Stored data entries
________________________

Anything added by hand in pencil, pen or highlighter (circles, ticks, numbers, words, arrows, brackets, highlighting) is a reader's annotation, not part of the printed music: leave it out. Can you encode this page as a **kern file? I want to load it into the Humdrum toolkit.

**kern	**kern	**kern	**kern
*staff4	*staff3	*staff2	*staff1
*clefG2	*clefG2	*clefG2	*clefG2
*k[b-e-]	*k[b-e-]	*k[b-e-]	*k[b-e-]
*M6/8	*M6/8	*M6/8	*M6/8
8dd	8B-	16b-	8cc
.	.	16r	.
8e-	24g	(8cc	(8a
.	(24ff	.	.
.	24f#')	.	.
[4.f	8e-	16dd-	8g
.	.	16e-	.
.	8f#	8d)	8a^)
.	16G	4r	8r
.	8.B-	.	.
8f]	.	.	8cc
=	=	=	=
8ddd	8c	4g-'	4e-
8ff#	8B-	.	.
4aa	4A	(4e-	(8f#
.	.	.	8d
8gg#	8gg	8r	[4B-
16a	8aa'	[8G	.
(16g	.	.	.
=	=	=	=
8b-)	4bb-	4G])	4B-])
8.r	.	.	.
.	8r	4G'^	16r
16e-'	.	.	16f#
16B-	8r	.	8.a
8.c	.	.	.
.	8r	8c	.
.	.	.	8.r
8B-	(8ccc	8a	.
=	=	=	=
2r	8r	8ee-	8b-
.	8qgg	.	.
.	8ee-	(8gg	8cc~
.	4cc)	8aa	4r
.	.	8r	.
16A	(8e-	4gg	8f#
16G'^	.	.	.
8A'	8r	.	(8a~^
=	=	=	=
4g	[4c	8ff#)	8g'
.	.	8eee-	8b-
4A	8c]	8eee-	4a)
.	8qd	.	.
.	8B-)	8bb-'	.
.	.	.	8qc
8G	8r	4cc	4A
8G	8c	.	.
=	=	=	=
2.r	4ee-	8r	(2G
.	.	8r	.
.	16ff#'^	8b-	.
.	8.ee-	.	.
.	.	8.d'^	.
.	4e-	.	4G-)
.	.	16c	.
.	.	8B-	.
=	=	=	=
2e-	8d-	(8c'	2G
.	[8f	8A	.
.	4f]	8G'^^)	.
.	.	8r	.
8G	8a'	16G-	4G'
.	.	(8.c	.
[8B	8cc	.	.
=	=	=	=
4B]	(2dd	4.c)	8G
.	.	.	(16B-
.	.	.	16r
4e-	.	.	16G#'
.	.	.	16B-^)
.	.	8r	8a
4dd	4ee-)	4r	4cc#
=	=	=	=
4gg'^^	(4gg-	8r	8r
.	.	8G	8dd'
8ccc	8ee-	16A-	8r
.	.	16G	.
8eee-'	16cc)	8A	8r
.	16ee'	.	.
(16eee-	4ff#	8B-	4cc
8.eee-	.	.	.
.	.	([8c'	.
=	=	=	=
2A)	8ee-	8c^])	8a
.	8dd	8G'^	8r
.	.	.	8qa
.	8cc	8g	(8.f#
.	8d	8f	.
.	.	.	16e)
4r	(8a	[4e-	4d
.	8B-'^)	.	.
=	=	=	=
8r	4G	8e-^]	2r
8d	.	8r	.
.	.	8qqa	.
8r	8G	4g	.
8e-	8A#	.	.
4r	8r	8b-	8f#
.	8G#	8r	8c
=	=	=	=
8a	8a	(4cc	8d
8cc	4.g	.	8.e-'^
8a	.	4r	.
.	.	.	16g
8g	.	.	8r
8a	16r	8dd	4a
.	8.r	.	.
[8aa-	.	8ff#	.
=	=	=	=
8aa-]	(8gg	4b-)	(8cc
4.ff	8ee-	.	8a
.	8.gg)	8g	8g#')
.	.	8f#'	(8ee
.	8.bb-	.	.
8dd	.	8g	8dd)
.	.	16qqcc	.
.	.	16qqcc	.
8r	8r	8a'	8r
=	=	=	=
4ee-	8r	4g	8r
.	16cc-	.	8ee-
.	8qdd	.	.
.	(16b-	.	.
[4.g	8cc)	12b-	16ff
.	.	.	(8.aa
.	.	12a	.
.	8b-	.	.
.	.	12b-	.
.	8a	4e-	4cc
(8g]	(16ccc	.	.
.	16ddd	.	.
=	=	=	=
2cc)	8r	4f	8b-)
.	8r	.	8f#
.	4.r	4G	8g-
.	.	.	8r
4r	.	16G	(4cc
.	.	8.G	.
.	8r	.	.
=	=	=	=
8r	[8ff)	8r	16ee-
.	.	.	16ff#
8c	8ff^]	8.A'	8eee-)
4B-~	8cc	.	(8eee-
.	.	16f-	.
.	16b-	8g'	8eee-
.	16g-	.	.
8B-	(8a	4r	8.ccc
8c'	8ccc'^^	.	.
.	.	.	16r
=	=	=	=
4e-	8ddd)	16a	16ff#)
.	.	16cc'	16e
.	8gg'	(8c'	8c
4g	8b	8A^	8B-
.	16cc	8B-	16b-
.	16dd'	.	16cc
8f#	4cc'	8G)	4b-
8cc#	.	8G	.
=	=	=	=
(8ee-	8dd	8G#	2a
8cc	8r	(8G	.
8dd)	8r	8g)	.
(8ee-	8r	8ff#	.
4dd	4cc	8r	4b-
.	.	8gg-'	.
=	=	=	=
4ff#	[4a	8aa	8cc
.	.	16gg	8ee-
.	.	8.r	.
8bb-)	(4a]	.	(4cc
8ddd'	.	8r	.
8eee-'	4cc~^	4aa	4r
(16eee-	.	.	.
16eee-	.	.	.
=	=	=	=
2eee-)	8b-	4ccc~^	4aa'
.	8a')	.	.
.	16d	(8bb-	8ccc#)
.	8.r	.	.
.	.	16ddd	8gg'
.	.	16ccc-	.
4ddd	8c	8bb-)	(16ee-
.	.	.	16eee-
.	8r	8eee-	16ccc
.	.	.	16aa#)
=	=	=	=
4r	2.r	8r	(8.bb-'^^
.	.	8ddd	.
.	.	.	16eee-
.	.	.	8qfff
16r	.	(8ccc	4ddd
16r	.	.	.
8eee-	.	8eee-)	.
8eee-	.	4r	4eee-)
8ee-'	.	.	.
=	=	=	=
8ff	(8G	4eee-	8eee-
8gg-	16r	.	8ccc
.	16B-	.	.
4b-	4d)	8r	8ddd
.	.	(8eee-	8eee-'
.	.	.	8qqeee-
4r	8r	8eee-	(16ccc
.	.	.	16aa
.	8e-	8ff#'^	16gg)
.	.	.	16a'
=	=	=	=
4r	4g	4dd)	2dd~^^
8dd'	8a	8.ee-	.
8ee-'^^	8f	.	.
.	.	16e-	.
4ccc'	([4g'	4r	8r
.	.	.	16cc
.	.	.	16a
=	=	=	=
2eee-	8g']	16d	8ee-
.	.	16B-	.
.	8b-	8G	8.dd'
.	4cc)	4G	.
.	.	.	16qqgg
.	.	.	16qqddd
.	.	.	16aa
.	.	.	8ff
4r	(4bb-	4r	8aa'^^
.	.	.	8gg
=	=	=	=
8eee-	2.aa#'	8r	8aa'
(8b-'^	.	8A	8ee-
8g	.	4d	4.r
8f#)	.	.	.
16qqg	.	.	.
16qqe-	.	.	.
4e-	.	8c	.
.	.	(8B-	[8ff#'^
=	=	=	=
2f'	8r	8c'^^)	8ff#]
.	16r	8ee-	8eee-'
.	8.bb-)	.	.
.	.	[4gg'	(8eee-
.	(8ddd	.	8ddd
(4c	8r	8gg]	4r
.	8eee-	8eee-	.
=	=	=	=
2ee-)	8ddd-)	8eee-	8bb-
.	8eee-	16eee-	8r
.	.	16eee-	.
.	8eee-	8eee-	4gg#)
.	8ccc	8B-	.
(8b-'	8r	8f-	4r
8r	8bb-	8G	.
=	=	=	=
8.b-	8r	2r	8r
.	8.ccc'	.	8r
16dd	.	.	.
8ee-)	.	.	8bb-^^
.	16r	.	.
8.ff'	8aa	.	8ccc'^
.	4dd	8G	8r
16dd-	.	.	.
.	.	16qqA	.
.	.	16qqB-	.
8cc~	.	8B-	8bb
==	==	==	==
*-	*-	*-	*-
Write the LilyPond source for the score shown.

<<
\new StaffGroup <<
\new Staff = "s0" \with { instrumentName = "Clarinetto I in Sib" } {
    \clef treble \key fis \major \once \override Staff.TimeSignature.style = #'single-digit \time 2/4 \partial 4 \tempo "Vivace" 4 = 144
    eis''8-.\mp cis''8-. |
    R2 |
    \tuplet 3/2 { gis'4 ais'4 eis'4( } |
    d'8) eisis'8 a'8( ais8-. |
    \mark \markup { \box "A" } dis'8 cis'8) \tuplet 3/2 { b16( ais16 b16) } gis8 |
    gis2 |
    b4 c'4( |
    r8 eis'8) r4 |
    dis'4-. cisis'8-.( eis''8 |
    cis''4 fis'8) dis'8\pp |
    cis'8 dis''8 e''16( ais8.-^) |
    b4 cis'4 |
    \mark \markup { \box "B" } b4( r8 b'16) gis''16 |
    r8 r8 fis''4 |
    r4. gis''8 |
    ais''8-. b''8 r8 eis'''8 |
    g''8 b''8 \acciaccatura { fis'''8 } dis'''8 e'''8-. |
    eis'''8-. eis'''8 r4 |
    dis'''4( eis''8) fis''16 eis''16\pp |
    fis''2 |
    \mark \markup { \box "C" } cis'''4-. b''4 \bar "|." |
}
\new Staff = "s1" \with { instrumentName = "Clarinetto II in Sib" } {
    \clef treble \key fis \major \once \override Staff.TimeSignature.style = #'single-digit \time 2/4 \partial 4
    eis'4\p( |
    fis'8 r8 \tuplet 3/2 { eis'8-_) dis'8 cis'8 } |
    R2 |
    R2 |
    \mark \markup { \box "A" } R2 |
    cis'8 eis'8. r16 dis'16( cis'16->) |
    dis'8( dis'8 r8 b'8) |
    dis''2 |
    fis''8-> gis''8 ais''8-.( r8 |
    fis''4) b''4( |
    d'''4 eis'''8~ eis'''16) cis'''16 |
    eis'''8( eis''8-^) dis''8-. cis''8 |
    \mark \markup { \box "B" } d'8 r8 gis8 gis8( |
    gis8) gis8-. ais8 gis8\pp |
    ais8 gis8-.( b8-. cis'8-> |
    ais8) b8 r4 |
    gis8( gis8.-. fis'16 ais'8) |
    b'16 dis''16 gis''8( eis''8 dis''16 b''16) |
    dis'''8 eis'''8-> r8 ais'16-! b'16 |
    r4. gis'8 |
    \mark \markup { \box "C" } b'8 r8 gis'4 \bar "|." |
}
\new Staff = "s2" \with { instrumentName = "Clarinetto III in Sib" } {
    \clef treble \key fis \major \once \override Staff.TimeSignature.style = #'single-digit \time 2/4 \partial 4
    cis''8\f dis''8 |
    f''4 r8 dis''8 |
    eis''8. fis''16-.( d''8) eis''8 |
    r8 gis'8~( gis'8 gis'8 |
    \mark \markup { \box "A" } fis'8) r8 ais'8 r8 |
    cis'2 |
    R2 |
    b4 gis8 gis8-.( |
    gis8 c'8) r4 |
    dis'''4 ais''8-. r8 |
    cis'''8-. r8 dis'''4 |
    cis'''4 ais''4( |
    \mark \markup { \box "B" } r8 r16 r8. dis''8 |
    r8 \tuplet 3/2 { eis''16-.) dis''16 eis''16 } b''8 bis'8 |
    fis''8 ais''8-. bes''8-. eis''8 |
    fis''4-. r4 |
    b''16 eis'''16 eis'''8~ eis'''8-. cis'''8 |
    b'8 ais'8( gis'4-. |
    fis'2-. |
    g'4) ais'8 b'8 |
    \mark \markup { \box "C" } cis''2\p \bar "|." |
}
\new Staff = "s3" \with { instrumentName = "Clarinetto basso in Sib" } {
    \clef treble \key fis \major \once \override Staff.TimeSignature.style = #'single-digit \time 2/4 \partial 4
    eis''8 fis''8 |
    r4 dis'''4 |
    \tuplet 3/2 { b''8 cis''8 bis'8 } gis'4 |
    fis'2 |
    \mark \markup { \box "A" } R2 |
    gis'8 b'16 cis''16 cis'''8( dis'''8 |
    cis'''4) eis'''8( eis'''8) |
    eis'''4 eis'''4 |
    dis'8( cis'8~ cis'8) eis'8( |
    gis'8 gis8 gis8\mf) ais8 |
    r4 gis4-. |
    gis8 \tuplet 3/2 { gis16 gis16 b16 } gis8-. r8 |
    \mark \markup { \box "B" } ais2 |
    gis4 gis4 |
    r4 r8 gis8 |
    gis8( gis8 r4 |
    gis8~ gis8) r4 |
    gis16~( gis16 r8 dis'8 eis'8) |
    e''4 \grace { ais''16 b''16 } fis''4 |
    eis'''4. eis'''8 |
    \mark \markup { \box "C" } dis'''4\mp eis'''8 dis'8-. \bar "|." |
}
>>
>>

________________________

* Objective *
Count the lines in the items above that contain the string "with", treating uppercase and lowercase as different. Give only the number.

* Task answer *
4